==== DATA FOR THIS TASK ====
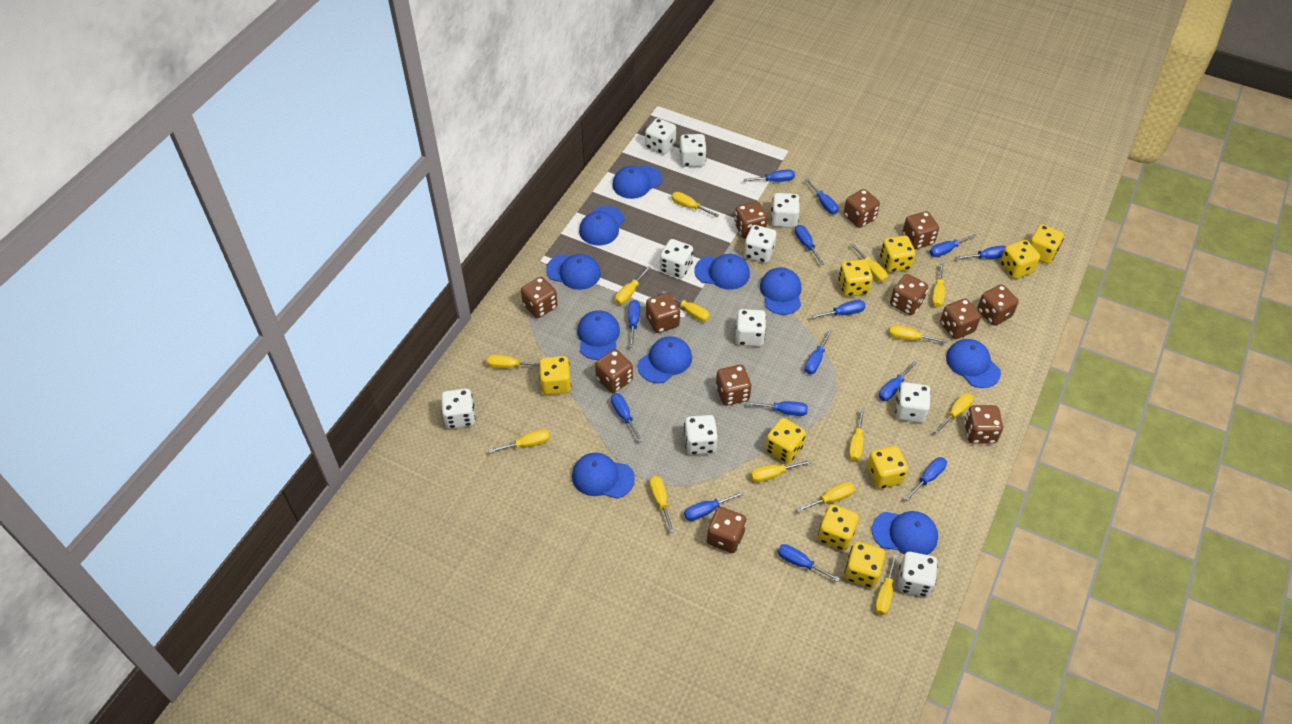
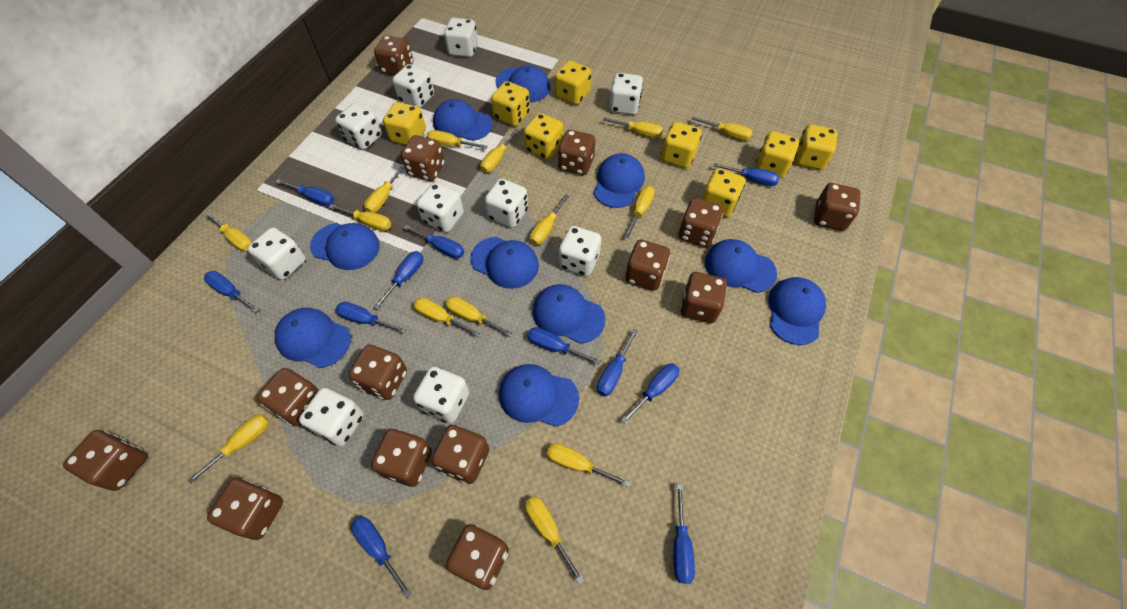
blue screwdriver: [611,393,643,442] [628,300,640,347] [684,491,744,521] [743,169,795,182] [747,401,808,416] [778,544,840,582] [795,225,824,265] [805,178,839,214] [805,330,833,374] [811,300,866,319] [879,361,917,401] [904,457,947,501] [929,234,977,257] [956,246,1006,259] = 14 -> [204,271,259,313] [276,179,335,206] [336,302,406,333] [351,516,412,598] [374,251,423,310] [403,225,464,259] [527,327,601,365] [597,329,638,396] [621,363,680,424] [673,484,695,583] [713,163,780,186] = 11
brown dice: [521,277,558,318] [595,349,633,393] [646,293,680,333] [707,507,746,553] [716,365,752,405] [734,201,767,239] [844,189,880,228] [890,274,928,315] [902,211,939,249] [940,298,981,339] [964,405,1003,444] [977,284,1019,326] = 12 -> [63,430,147,491] [207,478,283,540] [257,368,319,427] [348,345,407,400] [371,429,432,487] [374,35,413,76] [401,135,445,181] [431,425,489,484] [446,524,509,590] [558,130,595,175] [625,240,670,291] [679,198,723,247] [680,272,727,323] [814,183,861,231] = 14
yellow dice: [539,356,571,395] [765,418,806,463] [818,504,859,551] [838,259,873,296] [844,542,885,588] [867,446,908,489] [880,235,916,273] [1000,240,1040,279] [1030,224,1064,264] = 9 -> [383,102,426,145] [491,81,530,126] [524,113,563,160] [555,60,592,105] [661,122,702,168] [702,168,745,217] [755,131,799,178] [795,124,838,170] = 8

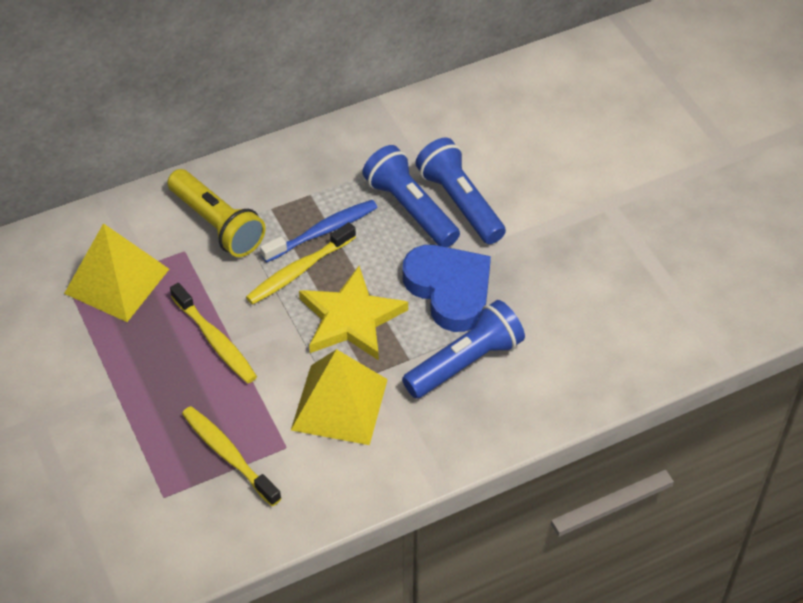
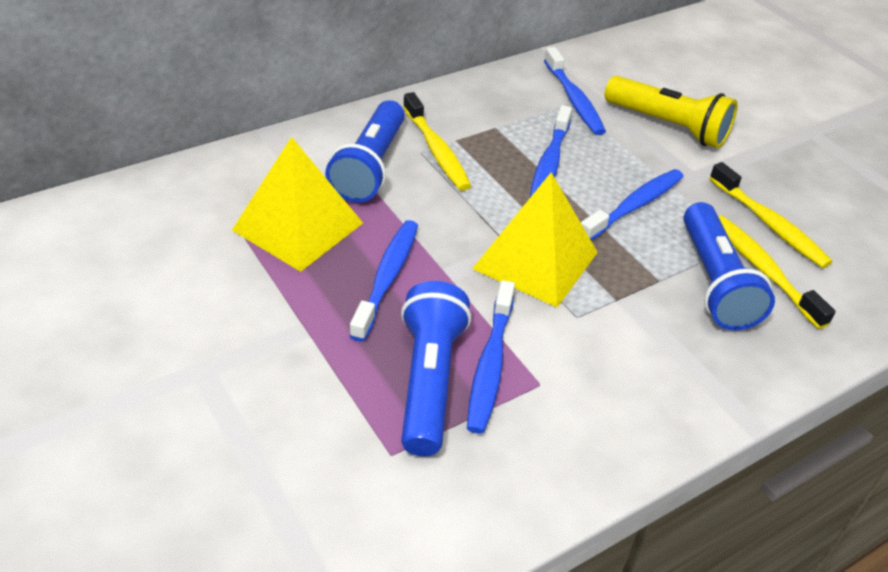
blue heart: [403,245,491,332] = 1 -> none = 0
blue toothbrush: [260,200,378,263] = 1 -> [349,220,418,342] [467,280,515,434] [530,105,572,197] [544,47,606,135] [581,169,684,240] = 5
yellow star: [299,266,408,360] = 1 -> none = 0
====
YOUR INSTRUCTIONS:
No picture belongs in the answer; the rest of the records must be repeated exactly.

RESPONSE TO THE EXERCISE:
blue screwdriver: [611,393,643,442] [628,300,640,347] [684,491,744,521] [743,169,795,182] [747,401,808,416] [778,544,840,582] [795,225,824,265] [805,178,839,214] [805,330,833,374] [811,300,866,319] [879,361,917,401] [904,457,947,501] [929,234,977,257] [956,246,1006,259] = 14 -> [204,271,259,313] [276,179,335,206] [336,302,406,333] [351,516,412,598] [374,251,423,310] [403,225,464,259] [527,327,601,365] [597,329,638,396] [621,363,680,424] [673,484,695,583] [713,163,780,186] = 11
brown dice: [521,277,558,318] [595,349,633,393] [646,293,680,333] [707,507,746,553] [716,365,752,405] [734,201,767,239] [844,189,880,228] [890,274,928,315] [902,211,939,249] [940,298,981,339] [964,405,1003,444] [977,284,1019,326] = 12 -> [63,430,147,491] [207,478,283,540] [257,368,319,427] [348,345,407,400] [371,429,432,487] [374,35,413,76] [401,135,445,181] [431,425,489,484] [446,524,509,590] [558,130,595,175] [625,240,670,291] [679,198,723,247] [680,272,727,323] [814,183,861,231] = 14
yellow dice: [539,356,571,395] [765,418,806,463] [818,504,859,551] [838,259,873,296] [844,542,885,588] [867,446,908,489] [880,235,916,273] [1000,240,1040,279] [1030,224,1064,264] = 9 -> [383,102,426,145] [491,81,530,126] [524,113,563,160] [555,60,592,105] [661,122,702,168] [702,168,745,217] [755,131,799,178] [795,124,838,170] = 8

blue heart: [403,245,491,332] = 1 -> none = 0
blue toothbrush: [260,200,378,263] = 1 -> [349,220,418,342] [467,280,515,434] [530,105,572,197] [544,47,606,135] [581,169,684,240] = 5
yellow star: [299,266,408,360] = 1 -> none = 0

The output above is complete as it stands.